— What the task requires —
The answer must be the full set of records, repeated exactly.

- Opening Delimiter -

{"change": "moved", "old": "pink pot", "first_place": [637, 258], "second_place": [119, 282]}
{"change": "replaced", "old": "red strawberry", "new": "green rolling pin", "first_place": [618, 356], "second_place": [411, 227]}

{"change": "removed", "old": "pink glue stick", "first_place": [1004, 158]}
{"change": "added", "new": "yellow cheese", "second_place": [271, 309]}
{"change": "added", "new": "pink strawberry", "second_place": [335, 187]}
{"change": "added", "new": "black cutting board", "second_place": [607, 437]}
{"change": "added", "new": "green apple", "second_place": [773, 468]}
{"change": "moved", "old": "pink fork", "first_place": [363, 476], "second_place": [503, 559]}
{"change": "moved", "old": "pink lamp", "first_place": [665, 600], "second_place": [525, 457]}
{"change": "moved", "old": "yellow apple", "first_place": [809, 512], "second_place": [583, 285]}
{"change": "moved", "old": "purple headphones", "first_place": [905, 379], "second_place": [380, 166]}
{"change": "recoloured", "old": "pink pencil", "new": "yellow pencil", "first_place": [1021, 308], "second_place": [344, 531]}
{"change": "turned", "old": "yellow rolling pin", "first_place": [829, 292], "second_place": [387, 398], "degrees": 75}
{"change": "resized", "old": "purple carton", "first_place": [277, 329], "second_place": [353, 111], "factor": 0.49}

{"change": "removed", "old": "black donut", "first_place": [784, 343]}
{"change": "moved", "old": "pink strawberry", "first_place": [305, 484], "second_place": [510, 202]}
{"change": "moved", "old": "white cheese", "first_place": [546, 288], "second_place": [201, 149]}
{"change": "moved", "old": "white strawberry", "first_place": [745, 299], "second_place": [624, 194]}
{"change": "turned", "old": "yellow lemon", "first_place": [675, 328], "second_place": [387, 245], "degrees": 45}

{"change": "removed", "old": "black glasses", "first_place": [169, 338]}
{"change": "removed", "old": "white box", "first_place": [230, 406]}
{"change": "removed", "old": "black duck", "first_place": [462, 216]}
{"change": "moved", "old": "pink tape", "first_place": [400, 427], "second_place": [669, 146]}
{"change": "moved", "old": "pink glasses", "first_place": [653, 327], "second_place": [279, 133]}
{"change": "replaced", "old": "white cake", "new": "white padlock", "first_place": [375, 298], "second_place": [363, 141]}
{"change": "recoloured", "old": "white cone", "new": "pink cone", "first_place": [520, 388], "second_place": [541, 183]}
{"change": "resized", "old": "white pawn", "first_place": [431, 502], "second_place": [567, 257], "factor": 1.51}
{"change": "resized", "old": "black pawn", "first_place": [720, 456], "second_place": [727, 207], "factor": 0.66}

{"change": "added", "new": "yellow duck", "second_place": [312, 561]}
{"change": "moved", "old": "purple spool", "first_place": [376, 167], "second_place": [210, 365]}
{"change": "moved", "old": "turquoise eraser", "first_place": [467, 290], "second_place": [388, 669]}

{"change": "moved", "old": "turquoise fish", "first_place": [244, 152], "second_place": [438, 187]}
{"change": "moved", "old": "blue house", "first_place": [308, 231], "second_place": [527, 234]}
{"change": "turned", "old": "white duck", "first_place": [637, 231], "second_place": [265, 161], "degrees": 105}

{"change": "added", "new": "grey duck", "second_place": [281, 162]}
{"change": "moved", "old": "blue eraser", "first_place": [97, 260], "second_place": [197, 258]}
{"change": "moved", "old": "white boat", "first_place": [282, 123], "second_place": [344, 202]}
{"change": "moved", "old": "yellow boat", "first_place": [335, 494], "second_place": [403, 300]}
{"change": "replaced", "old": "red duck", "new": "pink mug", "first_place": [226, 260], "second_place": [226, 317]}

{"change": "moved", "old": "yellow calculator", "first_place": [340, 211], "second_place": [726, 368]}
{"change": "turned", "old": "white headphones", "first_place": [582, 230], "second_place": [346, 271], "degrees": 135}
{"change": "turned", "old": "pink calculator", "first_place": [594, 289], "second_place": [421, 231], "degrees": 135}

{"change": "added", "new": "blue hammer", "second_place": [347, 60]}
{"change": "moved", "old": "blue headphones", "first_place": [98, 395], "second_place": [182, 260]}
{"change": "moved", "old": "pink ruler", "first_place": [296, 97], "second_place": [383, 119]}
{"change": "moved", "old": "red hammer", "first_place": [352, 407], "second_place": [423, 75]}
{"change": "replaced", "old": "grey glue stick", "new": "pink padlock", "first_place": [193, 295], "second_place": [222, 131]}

- Closing Delimiter -

— Task solution —
{"change": "moved", "old": "pink pot", "first_place": [637, 258], "second_place": [119, 282]}
{"change": "replaced", "old": "red strawberry", "new": "green rolling pin", "first_place": [618, 356], "second_place": [411, 227]}

{"change": "removed", "old": "pink glue stick", "first_place": [1004, 158]}
{"change": "added", "new": "yellow cheese", "second_place": [271, 309]}
{"change": "added", "new": "pink strawberry", "second_place": [335, 187]}
{"change": "added", "new": "black cutting board", "second_place": [607, 437]}
{"change": "added", "new": "green apple", "second_place": [773, 468]}
{"change": "moved", "old": "pink fork", "first_place": [363, 476], "second_place": [503, 559]}
{"change": "moved", "old": "pink lamp", "first_place": [665, 600], "second_place": [525, 457]}
{"change": "moved", "old": "yellow apple", "first_place": [809, 512], "second_place": [583, 285]}
{"change": "moved", "old": "purple headphones", "first_place": [905, 379], "second_place": [380, 166]}
{"change": "recoloured", "old": "pink pencil", "new": "yellow pencil", "first_place": [1021, 308], "second_place": [344, 531]}
{"change": "turned", "old": "yellow rolling pin", "first_place": [829, 292], "second_place": [387, 398], "degrees": 75}
{"change": "resized", "old": "purple carton", "first_place": [277, 329], "second_place": [353, 111], "factor": 0.49}

{"change": "removed", "old": "black donut", "first_place": [784, 343]}
{"change": "moved", "old": "pink strawberry", "first_place": [305, 484], "second_place": [510, 202]}
{"change": "moved", "old": "white cheese", "first_place": [546, 288], "second_place": [201, 149]}
{"change": "moved", "old": "white strawberry", "first_place": [745, 299], "second_place": [624, 194]}
{"change": "turned", "old": "yellow lemon", "first_place": [675, 328], "second_place": [387, 245], "degrees": 45}

{"change": "removed", "old": "black glasses", "first_place": [169, 338]}
{"change": "removed", "old": "white box", "first_place": [230, 406]}
{"change": "removed", "old": "black duck", "first_place": [462, 216]}
{"change": "moved", "old": "pink tape", "first_place": [400, 427], "second_place": [669, 146]}
{"change": "moved", "old": "pink glasses", "first_place": [653, 327], "second_place": [279, 133]}
{"change": "replaced", "old": "white cake", "new": "white padlock", "first_place": [375, 298], "second_place": [363, 141]}
{"change": "recoloured", "old": "white cone", "new": "pink cone", "first_place": [520, 388], "second_place": [541, 183]}
{"change": "resized", "old": "white pawn", "first_place": [431, 502], "second_place": [567, 257], "factor": 1.51}
{"change": "resized", "old": "black pawn", "first_place": [720, 456], "second_place": [727, 207], "factor": 0.66}

{"change": "added", "new": "yellow duck", "second_place": [312, 561]}
{"change": "moved", "old": "purple spool", "first_place": [376, 167], "second_place": [210, 365]}
{"change": "moved", "old": "turquoise eraser", "first_place": [467, 290], "second_place": [388, 669]}

{"change": "moved", "old": "turquoise fish", "first_place": [244, 152], "second_place": [438, 187]}
{"change": "moved", "old": "blue house", "first_place": [308, 231], "second_place": [527, 234]}
{"change": "turned", "old": "white duck", "first_place": [637, 231], "second_place": [265, 161], "degrees": 105}

{"change": "added", "new": "grey duck", "second_place": [281, 162]}
{"change": "moved", "old": "blue eraser", "first_place": [97, 260], "second_place": [197, 258]}
{"change": "moved", "old": "white boat", "first_place": [282, 123], "second_place": [344, 202]}
{"change": "moved", "old": "yellow boat", "first_place": [335, 494], "second_place": [403, 300]}
{"change": "replaced", "old": "red duck", "new": "pink mug", "first_place": [226, 260], "second_place": [226, 317]}

{"change": "moved", "old": "yellow calculator", "first_place": [340, 211], "second_place": [726, 368]}
{"change": "turned", "old": "white headphones", "first_place": [582, 230], "second_place": [346, 271], "degrees": 135}
{"change": "turned", "old": "pink calculator", "first_place": [594, 289], "second_place": [421, 231], "degrees": 135}

{"change": "added", "new": "blue hammer", "second_place": [347, 60]}
{"change": "moved", "old": "blue headphones", "first_place": [98, 395], "second_place": [182, 260]}
{"change": "moved", "old": "pink ruler", "first_place": [296, 97], "second_place": [383, 119]}
{"change": "moved", "old": "red hammer", "first_place": [352, 407], "second_place": [423, 75]}
{"change": "replaced", "old": "grey glue stick", "new": "pink padlock", "first_place": [193, 295], "second_place": [222, 131]}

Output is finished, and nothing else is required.